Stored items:

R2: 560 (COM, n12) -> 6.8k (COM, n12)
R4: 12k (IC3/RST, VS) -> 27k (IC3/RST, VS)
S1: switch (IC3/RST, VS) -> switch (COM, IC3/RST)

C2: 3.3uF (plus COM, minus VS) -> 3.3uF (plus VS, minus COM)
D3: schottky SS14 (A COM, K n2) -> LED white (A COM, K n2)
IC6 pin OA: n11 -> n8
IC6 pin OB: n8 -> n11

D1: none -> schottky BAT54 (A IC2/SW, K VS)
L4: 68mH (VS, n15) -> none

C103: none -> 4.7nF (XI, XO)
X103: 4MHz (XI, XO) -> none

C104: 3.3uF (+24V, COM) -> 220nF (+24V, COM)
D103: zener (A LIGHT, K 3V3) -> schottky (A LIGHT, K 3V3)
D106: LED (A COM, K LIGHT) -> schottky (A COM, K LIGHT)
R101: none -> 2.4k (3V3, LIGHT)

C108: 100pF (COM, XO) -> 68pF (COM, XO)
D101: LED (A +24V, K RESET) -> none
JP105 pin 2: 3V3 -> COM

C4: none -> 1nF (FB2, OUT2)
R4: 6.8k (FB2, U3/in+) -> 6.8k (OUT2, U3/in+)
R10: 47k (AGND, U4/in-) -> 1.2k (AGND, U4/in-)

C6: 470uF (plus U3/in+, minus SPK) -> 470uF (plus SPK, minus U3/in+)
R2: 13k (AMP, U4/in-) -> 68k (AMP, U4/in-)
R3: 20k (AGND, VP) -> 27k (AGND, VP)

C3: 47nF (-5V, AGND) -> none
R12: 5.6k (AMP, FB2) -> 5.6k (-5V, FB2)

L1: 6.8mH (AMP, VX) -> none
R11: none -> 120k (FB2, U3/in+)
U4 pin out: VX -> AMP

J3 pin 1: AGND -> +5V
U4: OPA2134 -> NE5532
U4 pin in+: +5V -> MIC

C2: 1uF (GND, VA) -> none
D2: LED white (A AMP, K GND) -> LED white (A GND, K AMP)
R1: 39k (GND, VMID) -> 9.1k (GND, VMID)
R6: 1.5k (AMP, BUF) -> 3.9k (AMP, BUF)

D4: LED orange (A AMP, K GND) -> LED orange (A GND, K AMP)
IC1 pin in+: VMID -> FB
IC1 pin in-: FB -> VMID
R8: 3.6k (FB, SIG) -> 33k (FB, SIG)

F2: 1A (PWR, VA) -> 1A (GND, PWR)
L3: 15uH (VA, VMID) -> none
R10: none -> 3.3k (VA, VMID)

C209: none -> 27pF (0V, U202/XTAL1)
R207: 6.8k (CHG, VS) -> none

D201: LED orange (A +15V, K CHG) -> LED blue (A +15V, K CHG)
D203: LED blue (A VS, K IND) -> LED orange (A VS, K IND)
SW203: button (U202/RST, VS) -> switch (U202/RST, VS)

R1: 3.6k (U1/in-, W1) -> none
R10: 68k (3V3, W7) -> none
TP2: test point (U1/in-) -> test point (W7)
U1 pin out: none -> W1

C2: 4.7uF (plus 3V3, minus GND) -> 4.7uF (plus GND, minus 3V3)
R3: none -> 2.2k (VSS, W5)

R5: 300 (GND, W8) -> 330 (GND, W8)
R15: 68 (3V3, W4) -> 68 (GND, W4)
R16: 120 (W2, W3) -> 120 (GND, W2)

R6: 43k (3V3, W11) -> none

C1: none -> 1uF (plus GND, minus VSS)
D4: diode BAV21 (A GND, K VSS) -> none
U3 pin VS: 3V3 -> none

Required action = Copy out each line of the entries where the word "blue" is found.

Written reply =
D201: LED orange (A +15V, K CHG) -> LED blue (A +15V, K CHG)
D203: LED blue (A VS, K IND) -> LED orange (A VS, K IND)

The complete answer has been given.